EXERCISE BRIEF: A faithful transcription of all the data is required.

-- RECORDS FOR THE EXERCISE follows --

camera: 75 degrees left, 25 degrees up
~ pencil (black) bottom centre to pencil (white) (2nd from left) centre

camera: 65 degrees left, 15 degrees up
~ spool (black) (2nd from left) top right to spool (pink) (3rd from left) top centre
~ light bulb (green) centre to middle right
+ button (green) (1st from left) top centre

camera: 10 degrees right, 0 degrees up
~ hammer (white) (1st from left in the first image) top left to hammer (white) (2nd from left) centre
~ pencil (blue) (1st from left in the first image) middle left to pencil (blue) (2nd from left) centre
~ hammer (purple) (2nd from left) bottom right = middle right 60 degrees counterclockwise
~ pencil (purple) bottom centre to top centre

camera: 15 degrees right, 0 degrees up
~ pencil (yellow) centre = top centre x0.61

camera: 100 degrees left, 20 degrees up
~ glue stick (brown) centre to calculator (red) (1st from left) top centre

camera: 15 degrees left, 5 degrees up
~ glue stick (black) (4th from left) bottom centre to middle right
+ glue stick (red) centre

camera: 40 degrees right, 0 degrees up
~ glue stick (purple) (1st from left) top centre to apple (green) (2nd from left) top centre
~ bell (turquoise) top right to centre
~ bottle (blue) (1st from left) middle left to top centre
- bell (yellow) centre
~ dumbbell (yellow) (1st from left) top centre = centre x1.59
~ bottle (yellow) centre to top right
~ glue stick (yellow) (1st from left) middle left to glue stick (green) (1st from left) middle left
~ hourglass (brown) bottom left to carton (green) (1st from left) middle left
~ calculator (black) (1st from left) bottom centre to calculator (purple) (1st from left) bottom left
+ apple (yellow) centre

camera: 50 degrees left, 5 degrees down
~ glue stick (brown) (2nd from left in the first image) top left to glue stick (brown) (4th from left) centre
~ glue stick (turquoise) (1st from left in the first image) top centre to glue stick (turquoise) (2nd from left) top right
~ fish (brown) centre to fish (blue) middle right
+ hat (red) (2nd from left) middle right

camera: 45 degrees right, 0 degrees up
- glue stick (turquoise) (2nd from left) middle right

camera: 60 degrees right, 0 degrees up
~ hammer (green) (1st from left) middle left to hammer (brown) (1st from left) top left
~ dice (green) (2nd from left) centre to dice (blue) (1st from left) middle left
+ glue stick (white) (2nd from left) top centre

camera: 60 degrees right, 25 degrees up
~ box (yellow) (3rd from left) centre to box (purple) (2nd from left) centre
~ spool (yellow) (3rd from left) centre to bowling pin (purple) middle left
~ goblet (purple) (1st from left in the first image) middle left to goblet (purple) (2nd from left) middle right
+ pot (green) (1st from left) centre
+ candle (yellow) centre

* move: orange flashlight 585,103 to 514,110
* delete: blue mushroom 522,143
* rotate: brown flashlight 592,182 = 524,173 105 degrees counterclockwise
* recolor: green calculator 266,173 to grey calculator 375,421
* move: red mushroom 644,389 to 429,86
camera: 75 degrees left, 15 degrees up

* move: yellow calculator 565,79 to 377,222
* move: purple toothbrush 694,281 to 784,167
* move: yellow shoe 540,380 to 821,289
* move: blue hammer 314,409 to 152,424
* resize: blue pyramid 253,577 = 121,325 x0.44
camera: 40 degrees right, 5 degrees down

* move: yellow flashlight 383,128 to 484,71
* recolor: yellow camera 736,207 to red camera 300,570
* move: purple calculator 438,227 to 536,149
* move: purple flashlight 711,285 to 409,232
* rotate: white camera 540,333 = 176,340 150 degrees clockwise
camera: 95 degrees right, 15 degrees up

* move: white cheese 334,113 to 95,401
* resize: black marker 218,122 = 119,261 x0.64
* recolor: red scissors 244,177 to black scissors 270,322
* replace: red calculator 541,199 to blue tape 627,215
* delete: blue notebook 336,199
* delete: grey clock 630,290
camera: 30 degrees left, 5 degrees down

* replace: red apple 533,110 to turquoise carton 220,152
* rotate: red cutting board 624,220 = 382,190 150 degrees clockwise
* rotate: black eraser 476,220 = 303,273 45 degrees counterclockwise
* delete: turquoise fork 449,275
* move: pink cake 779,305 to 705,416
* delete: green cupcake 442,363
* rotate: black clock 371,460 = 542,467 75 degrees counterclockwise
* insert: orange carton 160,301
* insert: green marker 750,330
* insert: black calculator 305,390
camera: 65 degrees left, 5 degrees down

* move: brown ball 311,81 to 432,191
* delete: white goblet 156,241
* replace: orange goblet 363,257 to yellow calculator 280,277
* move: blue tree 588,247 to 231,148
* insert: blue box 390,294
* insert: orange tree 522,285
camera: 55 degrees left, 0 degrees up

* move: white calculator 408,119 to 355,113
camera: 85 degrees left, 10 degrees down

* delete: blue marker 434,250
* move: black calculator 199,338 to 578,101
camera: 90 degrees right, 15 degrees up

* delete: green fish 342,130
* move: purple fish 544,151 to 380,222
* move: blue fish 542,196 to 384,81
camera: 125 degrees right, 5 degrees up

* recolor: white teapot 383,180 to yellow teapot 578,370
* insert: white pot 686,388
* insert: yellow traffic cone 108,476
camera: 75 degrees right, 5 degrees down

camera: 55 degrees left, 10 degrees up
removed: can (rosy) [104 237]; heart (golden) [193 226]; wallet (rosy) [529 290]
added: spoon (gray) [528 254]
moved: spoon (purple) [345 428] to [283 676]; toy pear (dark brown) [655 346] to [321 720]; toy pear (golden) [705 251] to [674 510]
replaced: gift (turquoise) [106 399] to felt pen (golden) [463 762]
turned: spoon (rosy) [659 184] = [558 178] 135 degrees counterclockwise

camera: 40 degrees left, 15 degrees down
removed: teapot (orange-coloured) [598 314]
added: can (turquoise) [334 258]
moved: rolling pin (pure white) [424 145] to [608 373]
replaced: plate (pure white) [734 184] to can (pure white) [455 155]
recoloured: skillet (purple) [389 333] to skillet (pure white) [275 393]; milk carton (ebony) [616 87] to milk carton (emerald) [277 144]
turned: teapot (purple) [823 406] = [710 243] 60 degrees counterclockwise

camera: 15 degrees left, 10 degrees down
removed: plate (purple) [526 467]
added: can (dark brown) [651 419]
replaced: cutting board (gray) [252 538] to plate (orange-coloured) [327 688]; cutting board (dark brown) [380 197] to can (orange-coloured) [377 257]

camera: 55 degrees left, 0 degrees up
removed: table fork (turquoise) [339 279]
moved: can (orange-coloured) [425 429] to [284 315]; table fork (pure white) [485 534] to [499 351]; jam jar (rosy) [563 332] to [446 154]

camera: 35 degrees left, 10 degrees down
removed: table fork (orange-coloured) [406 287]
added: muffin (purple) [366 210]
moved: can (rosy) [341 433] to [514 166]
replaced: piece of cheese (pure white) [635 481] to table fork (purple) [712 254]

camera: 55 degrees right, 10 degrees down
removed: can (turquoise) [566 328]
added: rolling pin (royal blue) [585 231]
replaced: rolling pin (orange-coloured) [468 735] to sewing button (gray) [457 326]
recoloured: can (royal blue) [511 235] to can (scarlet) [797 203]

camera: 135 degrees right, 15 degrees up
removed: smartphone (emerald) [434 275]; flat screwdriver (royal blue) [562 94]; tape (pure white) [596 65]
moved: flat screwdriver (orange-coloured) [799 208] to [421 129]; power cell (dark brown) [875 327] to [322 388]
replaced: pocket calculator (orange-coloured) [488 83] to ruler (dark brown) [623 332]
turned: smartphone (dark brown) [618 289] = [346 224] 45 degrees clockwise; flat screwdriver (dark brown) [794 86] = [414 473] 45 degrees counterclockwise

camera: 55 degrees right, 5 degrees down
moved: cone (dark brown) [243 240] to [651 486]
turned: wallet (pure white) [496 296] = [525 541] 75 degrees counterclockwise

-- RECORDS FOR THE EXERCISE concluded --

WRITTEN RESPONSE:
camera: 75 degrees left, 25 degrees up
~ pencil (black) bottom centre to pencil (white) (2nd from left) centre

camera: 65 degrees left, 15 degrees up
~ spool (black) (2nd from left) top right to spool (pink) (3rd from left) top centre
~ light bulb (green) centre to middle right
+ button (green) (1st from left) top centre

camera: 10 degrees right, 0 degrees up
~ hammer (white) (1st from left in the first image) top left to hammer (white) (2nd from left) centre
~ pencil (blue) (1st from left in the first image) middle left to pencil (blue) (2nd from left) centre
~ hammer (purple) (2nd from left) bottom right = middle right 60 degrees counterclockwise
~ pencil (purple) bottom centre to top centre

camera: 15 degrees right, 0 degrees up
~ pencil (yellow) centre = top centre x0.61

camera: 100 degrees left, 20 degrees up
~ glue stick (brown) centre to calculator (red) (1st from left) top centre

camera: 15 degrees left, 5 degrees up
~ glue stick (black) (4th from left) bottom centre to middle right
+ glue stick (red) centre

camera: 40 degrees right, 0 degrees up
~ glue stick (purple) (1st from left) top centre to apple (green) (2nd from left) top centre
~ bell (turquoise) top right to centre
~ bottle (blue) (1st from left) middle left to top centre
- bell (yellow) centre
~ dumbbell (yellow) (1st from left) top centre = centre x1.59
~ bottle (yellow) centre to top right
~ glue stick (yellow) (1st from left) middle left to glue stick (green) (1st from left) middle left
~ hourglass (brown) bottom left to carton (green) (1st from left) middle left
~ calculator (black) (1st from left) bottom centre to calculator (purple) (1st from left) bottom left
+ apple (yellow) centre

camera: 50 degrees left, 5 degrees down
~ glue stick (brown) (2nd from left in the first image) top left to glue stick (brown) (4th from left) centre
~ glue stick (turquoise) (1st from left in the first image) top centre to glue stick (turquoise) (2nd from left) top right
~ fish (brown) centre to fish (blue) middle right
+ hat (red) (2nd from left) middle right

camera: 45 degrees right, 0 degrees up
- glue stick (turquoise) (2nd from left) middle right

camera: 60 degrees right, 0 degrees up
~ hammer (green) (1st from left) middle left to hammer (brown) (1st from left) top left
~ dice (green) (2nd from left) centre to dice (blue) (1st from left) middle left
+ glue stick (white) (2nd from left) top centre

camera: 60 degrees right, 25 degrees up
~ box (yellow) (3rd from left) centre to box (purple) (2nd from left) centre
~ spool (yellow) (3rd from left) centre to bowling pin (purple) middle left
~ goblet (purple) (1st from left in the first image) middle left to goblet (purple) (2nd from left) middle right
+ pot (green) (1st from left) centre
+ candle (yellow) centre

* move: orange flashlight 585,103 to 514,110
* delete: blue mushroom 522,143
* rotate: brown flashlight 592,182 = 524,173 105 degrees counterclockwise
* recolor: green calculator 266,173 to grey calculator 375,421
* move: red mushroom 644,389 to 429,86
camera: 75 degrees left, 15 degrees up

* move: yellow calculator 565,79 to 377,222
* move: purple toothbrush 694,281 to 784,167
* move: yellow shoe 540,380 to 821,289
* move: blue hammer 314,409 to 152,424
* resize: blue pyramid 253,577 = 121,325 x0.44
camera: 40 degrees right, 5 degrees down

* move: yellow flashlight 383,128 to 484,71
* recolor: yellow camera 736,207 to red camera 300,570
* move: purple calculator 438,227 to 536,149
* move: purple flashlight 711,285 to 409,232
* rotate: white camera 540,333 = 176,340 150 degrees clockwise
camera: 95 degrees right, 15 degrees up

* move: white cheese 334,113 to 95,401
* resize: black marker 218,122 = 119,261 x0.64
* recolor: red scissors 244,177 to black scissors 270,322
* replace: red calculator 541,199 to blue tape 627,215
* delete: blue notebook 336,199
* delete: grey clock 630,290
camera: 30 degrees left, 5 degrees down

* replace: red apple 533,110 to turquoise carton 220,152
* rotate: red cutting board 624,220 = 382,190 150 degrees clockwise
* rotate: black eraser 476,220 = 303,273 45 degrees counterclockwise
* delete: turquoise fork 449,275
* move: pink cake 779,305 to 705,416
* delete: green cupcake 442,363
* rotate: black clock 371,460 = 542,467 75 degrees counterclockwise
* insert: orange carton 160,301
* insert: green marker 750,330
* insert: black calculator 305,390
camera: 65 degrees left, 5 degrees down

* move: brown ball 311,81 to 432,191
* delete: white goblet 156,241
* replace: orange goblet 363,257 to yellow calculator 280,277
* move: blue tree 588,247 to 231,148
* insert: blue box 390,294
* insert: orange tree 522,285
camera: 55 degrees left, 0 degrees up

* move: white calculator 408,119 to 355,113
camera: 85 degrees left, 10 degrees down

* delete: blue marker 434,250
* move: black calculator 199,338 to 578,101
camera: 90 degrees right, 15 degrees up

* delete: green fish 342,130
* move: purple fish 544,151 to 380,222
* move: blue fish 542,196 to 384,81
camera: 125 degrees right, 5 degrees up

* recolor: white teapot 383,180 to yellow teapot 578,370
* insert: white pot 686,388
* insert: yellow traffic cone 108,476
camera: 75 degrees right, 5 degrees down

camera: 55 degrees left, 10 degrees up
removed: can (rosy) [104 237]; heart (golden) [193 226]; wallet (rosy) [529 290]
added: spoon (gray) [528 254]
moved: spoon (purple) [345 428] to [283 676]; toy pear (dark brown) [655 346] to [321 720]; toy pear (golden) [705 251] to [674 510]
replaced: gift (turquoise) [106 399] to felt pen (golden) [463 762]
turned: spoon (rosy) [659 184] = [558 178] 135 degrees counterclockwise

camera: 40 degrees left, 15 degrees down
removed: teapot (orange-coloured) [598 314]
added: can (turquoise) [334 258]
moved: rolling pin (pure white) [424 145] to [608 373]
replaced: plate (pure white) [734 184] to can (pure white) [455 155]
recoloured: skillet (purple) [389 333] to skillet (pure white) [275 393]; milk carton (ebony) [616 87] to milk carton (emerald) [277 144]
turned: teapot (purple) [823 406] = [710 243] 60 degrees counterclockwise

camera: 15 degrees left, 10 degrees down
removed: plate (purple) [526 467]
added: can (dark brown) [651 419]
replaced: cutting board (gray) [252 538] to plate (orange-coloured) [327 688]; cutting board (dark brown) [380 197] to can (orange-coloured) [377 257]

camera: 55 degrees left, 0 degrees up
removed: table fork (turquoise) [339 279]
moved: can (orange-coloured) [425 429] to [284 315]; table fork (pure white) [485 534] to [499 351]; jam jar (rosy) [563 332] to [446 154]

camera: 35 degrees left, 10 degrees down
removed: table fork (orange-coloured) [406 287]
added: muffin (purple) [366 210]
moved: can (rosy) [341 433] to [514 166]
replaced: piece of cheese (pure white) [635 481] to table fork (purple) [712 254]

camera: 55 degrees right, 10 degrees down
removed: can (turquoise) [566 328]
added: rolling pin (royal blue) [585 231]
replaced: rolling pin (orange-coloured) [468 735] to sewing button (gray) [457 326]
recoloured: can (royal blue) [511 235] to can (scarlet) [797 203]

camera: 135 degrees right, 15 degrees up
removed: smartphone (emerald) [434 275]; flat screwdriver (royal blue) [562 94]; tape (pure white) [596 65]
moved: flat screwdriver (orange-coloured) [799 208] to [421 129]; power cell (dark brown) [875 327] to [322 388]
replaced: pocket calculator (orange-coloured) [488 83] to ruler (dark brown) [623 332]
turned: smartphone (dark brown) [618 289] = [346 224] 45 degrees clockwise; flat screwdriver (dark brown) [794 86] = [414 473] 45 degrees counterclockwise

camera: 55 degrees right, 5 degrees down
moved: cone (dark brown) [243 240] to [651 486]
turned: wallet (pure white) [496 296] = [525 541] 75 degrees counterclockwise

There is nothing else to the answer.